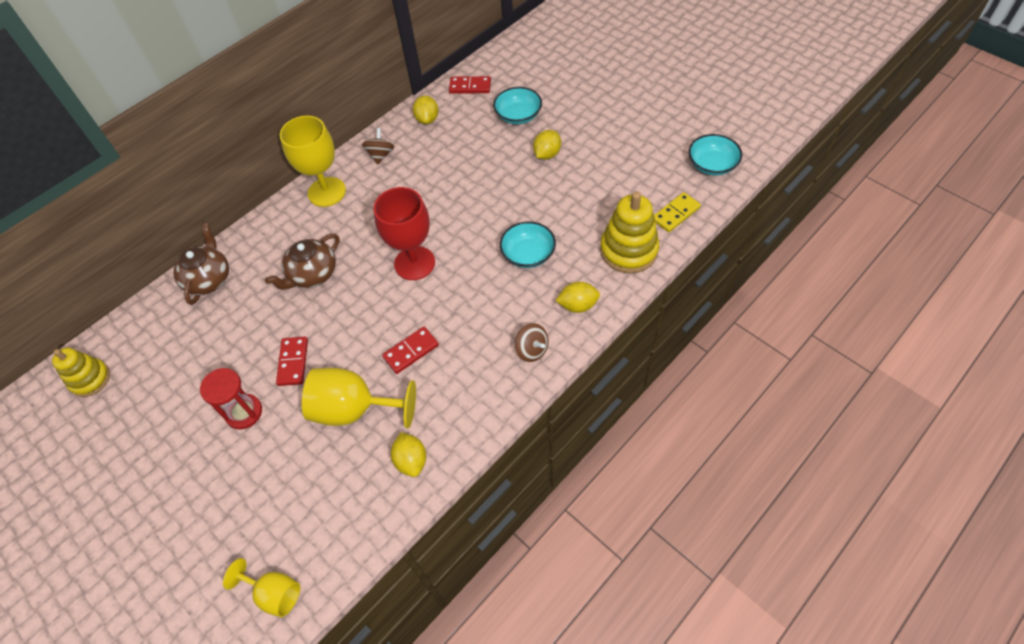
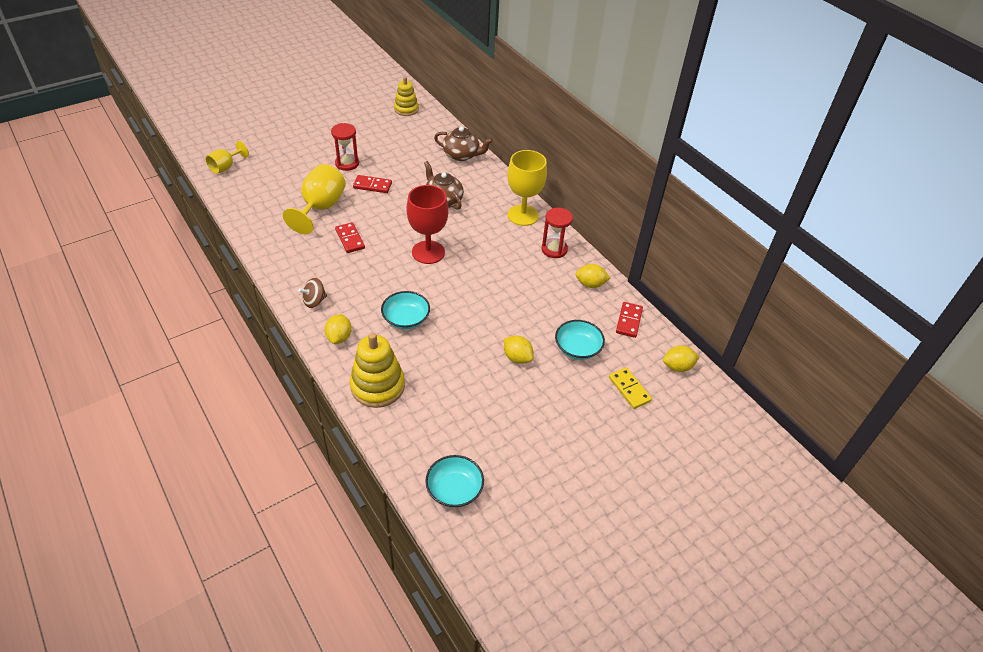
camera: 95 degrees right, 10 degrees down
brown spinning top [362,128,394,165] -> red hourglass [542,208,573,258]
yellow lemon [391,432,426,477] -> yellow lemon moved to [663,345,700,372]
yellow domino [654,192,701,232] -> yellow domino moved to [609,367,652,409]

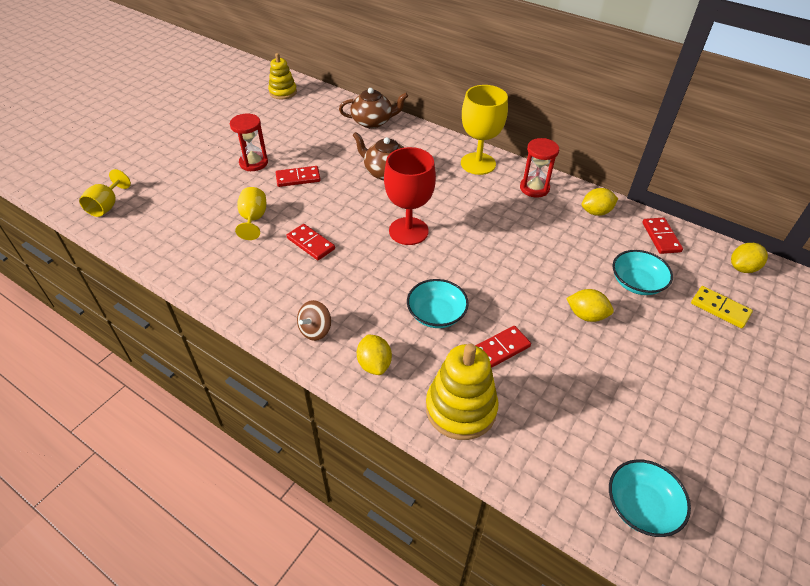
camera: 20 degrees left, 0 degrees up
yellow goblet [283,164,346,234] -> yellow goblet [235,187,266,240], size x0.59
none -> red domino [475,326,531,368]

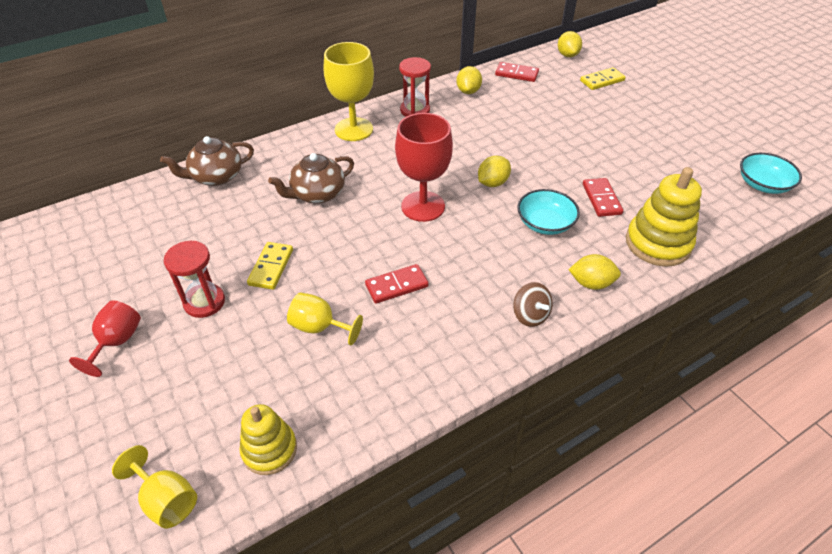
camera: 65 degrees left, 0 degrees up
yellow stacking toy [268,53,297,99] -> yellow stacking toy moved to [239,404,297,475]
red domino [276,166,321,187] -> yellow domino [247,242,293,290]
brown teapot [339,88,408,129] -> brown teapot turned 135 degrees counterclockwise [160,136,254,186]
yellow lemon [566,289,614,322] -> yellow lemon moved to [478,156,511,187]
turquoise bowl [612,250,673,295] -> none
none -> red goblet [69,300,141,377]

########

_What needs to be done_
Every line with "degrees" in it should be copied from the entries above.

_Exercise solution_
camera: 95 degrees right, 10 degrees down
camera: 20 degrees left, 0 degrees up
camera: 65 degrees left, 0 degrees up
brown teapot [339,88,408,129] -> brown teapot turned 135 degrees counterclockwise [160,136,254,186]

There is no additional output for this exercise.